• Recorded information:

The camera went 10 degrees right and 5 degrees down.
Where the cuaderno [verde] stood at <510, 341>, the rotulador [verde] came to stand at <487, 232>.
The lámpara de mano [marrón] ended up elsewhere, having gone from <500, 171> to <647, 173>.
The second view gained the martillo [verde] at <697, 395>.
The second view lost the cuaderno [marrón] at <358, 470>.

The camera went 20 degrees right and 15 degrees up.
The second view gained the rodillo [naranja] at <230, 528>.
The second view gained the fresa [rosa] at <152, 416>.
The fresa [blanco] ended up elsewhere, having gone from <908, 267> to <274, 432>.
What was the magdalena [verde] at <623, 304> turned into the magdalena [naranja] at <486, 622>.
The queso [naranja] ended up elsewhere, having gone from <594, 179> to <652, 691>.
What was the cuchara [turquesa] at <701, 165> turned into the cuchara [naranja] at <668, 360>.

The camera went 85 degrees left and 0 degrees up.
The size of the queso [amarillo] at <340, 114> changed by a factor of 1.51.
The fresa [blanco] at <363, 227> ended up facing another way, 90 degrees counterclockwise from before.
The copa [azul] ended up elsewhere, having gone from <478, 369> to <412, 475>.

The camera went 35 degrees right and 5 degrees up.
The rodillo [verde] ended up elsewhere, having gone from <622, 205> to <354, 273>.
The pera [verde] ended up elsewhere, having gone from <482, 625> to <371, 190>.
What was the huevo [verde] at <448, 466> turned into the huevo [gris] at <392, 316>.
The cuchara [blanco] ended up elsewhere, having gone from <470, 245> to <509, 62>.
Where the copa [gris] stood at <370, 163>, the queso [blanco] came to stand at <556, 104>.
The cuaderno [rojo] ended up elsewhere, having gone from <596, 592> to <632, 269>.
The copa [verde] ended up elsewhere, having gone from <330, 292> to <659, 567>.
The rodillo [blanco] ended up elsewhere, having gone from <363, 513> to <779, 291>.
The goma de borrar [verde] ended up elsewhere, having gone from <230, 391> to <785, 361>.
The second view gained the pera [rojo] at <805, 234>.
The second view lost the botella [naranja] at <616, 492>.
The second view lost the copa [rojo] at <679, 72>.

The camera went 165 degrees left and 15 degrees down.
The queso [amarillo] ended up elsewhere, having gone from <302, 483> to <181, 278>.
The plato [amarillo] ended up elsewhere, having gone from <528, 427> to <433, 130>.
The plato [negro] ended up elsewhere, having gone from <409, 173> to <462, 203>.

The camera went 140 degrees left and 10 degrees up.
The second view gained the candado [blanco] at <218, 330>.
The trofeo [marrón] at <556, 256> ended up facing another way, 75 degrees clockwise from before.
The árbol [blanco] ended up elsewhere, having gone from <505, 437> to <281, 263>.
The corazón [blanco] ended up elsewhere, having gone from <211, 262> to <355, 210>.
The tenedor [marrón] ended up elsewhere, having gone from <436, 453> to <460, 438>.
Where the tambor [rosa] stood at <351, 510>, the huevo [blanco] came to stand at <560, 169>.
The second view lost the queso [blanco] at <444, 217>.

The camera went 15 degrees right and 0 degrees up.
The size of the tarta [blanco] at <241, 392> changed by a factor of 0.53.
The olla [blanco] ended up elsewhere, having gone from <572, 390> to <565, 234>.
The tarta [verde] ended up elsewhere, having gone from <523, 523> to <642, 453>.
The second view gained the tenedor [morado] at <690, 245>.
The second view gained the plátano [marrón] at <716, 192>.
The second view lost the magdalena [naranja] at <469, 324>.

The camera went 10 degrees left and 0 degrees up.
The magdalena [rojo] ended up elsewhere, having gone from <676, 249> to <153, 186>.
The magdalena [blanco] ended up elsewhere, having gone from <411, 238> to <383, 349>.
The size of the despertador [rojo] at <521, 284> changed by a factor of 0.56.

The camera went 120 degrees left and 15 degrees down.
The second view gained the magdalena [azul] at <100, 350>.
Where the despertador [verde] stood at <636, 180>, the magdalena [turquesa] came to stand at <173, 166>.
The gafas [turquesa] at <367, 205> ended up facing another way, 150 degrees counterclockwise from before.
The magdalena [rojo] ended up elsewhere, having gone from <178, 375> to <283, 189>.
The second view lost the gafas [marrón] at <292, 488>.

• Your assignment:
Beginning at the line with "The tarta [verde]" and stopping after the line with "The magdalena [blanco]", please write out every line of the data above exactly and nothing else.

• Response area:
The tarta [verde] ended up elsewhere, having gone from <523, 523> to <642, 453>.
The second view gained the tenedor [morado] at <690, 245>.
The second view gained the plátano [marrón] at <716, 192>.
The second view lost the magdalena [naranja] at <469, 324>.

The camera went 10 degrees left and 0 degrees up.
The magdalena [rojo] ended up elsewhere, having gone from <676, 249> to <153, 186>.
The magdalena [blanco] ended up elsewhere, having gone from <411, 238> to <383, 349>.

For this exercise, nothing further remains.